• _EXERCISE DIRECTIONS_: The entries need to be copied exactly as they stand, images left out.

Scene images with change listings
========================

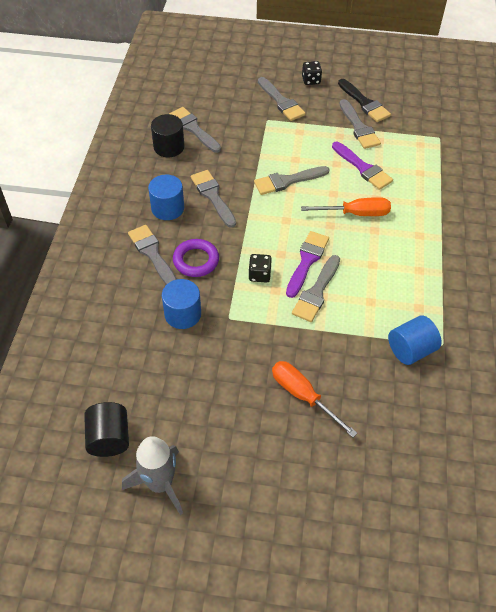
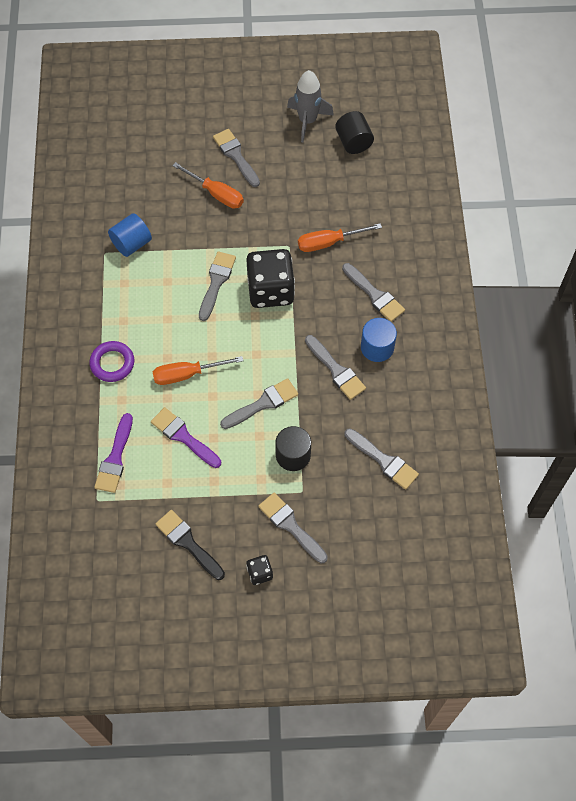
camera: 170 degrees right, 10 degrees up
black cylinder [151,114,184,157] -> black cylinder moved to [275,426,311,471]
blue cylinder [162,279,201,329] -> orange screwdriver [298,223,382,252]
purple ring [173,239,219,277] -> purple ring moved to [89,341,134,382]
black dice [248,254,272,283] -> black dice [246,249,295,308], size x2.21
purple brush [286,231,329,298] -> purple brush moved to [94,413,133,493]
grey brush [339,99,381,149] -> grey brush moved to [213,129,260,187]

========================

• _RESPONSE BOX_:
camera: 170 degrees right, 10 degrees up
black cylinder [151,114,184,157] -> black cylinder moved to [275,426,311,471]
blue cylinder [162,279,201,329] -> orange screwdriver [298,223,382,252]
purple ring [173,239,219,277] -> purple ring moved to [89,341,134,382]
black dice [248,254,272,283] -> black dice [246,249,295,308], size x2.21
purple brush [286,231,329,298] -> purple brush moved to [94,413,133,493]
grey brush [339,99,381,149] -> grey brush moved to [213,129,260,187]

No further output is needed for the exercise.